Work to complete:
Return, from the data below, each line that contains the word "LEVEL".

+++

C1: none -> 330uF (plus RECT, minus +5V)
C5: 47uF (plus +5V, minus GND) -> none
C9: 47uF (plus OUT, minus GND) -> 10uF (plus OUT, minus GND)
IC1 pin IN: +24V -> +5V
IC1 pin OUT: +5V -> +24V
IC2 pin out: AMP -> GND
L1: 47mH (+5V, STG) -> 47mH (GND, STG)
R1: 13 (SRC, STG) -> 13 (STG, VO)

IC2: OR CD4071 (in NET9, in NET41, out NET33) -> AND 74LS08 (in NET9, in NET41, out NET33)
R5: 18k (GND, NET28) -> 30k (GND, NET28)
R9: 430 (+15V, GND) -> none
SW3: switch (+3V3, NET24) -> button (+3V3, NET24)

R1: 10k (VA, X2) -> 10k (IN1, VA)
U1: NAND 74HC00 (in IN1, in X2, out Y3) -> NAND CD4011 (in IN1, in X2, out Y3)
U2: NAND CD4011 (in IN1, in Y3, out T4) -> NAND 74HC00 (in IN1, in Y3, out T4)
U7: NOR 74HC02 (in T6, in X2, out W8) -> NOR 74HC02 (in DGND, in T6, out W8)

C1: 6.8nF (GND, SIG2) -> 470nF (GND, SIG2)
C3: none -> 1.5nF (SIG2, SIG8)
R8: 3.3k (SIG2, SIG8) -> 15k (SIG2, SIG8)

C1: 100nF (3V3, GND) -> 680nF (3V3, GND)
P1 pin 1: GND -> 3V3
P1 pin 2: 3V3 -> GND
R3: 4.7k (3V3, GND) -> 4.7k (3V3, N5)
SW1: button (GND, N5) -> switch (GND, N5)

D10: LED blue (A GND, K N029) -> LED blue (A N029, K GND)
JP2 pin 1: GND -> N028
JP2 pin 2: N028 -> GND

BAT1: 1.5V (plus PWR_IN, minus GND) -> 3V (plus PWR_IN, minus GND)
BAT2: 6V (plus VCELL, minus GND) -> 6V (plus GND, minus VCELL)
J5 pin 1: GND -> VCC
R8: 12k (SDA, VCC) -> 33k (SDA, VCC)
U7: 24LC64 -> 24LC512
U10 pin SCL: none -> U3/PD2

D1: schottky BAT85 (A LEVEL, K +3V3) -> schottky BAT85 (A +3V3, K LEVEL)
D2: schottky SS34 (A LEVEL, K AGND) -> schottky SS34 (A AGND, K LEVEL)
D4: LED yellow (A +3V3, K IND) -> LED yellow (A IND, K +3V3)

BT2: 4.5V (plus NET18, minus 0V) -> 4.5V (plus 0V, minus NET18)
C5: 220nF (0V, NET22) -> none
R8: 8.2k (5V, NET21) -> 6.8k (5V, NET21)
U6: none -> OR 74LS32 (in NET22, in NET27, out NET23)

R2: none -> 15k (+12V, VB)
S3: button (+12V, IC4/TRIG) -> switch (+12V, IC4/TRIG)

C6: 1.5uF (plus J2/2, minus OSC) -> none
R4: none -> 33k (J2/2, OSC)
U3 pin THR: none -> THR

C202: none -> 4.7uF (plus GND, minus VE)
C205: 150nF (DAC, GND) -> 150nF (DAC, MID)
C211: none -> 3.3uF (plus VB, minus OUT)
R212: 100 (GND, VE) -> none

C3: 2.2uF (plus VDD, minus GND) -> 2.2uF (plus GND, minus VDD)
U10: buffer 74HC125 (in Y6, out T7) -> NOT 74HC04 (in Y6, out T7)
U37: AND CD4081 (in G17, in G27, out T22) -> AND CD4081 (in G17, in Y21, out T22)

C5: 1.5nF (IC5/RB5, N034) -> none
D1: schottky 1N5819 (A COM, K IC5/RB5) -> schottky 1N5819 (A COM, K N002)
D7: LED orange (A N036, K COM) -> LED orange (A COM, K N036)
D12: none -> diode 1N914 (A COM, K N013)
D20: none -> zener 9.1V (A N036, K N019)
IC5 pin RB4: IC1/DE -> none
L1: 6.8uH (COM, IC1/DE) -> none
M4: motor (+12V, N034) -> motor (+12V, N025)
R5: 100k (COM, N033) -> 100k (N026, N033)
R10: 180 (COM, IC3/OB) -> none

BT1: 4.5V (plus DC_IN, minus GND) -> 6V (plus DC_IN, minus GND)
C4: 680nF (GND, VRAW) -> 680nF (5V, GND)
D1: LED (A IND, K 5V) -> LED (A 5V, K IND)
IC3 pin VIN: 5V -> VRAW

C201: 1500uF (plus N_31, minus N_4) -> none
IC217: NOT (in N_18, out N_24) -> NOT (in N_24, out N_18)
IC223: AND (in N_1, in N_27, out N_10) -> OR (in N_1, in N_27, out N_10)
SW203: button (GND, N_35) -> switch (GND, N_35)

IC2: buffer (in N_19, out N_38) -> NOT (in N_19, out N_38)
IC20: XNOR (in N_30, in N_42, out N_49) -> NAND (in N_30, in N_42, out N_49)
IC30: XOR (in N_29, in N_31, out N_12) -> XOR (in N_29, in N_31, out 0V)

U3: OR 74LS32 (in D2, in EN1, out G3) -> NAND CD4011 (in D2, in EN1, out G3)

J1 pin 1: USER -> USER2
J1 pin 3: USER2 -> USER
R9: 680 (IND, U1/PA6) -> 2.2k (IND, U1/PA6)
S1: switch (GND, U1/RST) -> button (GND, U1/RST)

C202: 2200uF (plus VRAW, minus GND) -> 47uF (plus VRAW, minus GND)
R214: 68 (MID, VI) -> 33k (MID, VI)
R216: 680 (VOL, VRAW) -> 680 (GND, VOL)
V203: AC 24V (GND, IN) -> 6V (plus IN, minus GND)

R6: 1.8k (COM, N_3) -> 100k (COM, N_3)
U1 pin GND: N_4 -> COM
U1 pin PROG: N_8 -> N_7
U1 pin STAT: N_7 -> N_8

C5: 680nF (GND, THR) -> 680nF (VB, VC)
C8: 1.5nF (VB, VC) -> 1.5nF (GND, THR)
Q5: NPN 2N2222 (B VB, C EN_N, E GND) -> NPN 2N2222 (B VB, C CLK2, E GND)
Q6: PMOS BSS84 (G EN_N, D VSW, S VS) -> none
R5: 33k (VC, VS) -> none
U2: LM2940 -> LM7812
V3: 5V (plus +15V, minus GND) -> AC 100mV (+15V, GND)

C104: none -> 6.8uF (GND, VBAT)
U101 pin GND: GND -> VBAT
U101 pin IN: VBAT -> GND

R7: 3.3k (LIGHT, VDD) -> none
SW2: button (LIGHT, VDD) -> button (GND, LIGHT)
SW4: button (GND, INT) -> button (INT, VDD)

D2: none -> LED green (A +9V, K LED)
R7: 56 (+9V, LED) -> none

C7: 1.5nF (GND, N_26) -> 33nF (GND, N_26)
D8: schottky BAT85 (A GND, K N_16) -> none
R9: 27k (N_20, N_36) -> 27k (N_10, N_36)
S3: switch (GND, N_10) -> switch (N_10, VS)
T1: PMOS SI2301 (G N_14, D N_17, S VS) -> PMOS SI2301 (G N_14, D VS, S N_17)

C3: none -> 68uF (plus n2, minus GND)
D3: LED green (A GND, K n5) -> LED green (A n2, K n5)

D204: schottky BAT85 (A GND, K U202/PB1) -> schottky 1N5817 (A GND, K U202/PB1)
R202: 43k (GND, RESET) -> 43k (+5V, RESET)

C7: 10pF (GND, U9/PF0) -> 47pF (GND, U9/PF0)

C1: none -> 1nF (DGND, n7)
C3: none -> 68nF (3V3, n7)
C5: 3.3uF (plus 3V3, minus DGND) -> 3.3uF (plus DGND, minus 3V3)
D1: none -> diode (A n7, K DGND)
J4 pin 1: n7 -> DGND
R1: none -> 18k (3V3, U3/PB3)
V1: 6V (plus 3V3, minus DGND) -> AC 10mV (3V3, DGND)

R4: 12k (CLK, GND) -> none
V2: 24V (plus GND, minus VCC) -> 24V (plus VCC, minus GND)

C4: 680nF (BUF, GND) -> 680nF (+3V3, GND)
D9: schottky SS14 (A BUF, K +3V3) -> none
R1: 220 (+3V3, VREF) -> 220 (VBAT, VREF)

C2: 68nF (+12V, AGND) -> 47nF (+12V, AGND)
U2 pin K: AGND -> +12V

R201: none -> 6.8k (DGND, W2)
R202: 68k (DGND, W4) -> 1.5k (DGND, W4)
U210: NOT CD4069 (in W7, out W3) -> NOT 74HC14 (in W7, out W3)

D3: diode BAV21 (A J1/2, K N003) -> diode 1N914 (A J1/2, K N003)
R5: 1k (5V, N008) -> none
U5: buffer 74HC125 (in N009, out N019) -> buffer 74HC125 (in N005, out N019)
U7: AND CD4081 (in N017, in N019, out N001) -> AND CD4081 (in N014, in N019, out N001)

+++

Exercise result:
D1: schottky BAT85 (A LEVEL, K +3V3) -> schottky BAT85 (A +3V3, K LEVEL)
D2: schottky SS34 (A LEVEL, K AGND) -> schottky SS34 (A AGND, K LEVEL)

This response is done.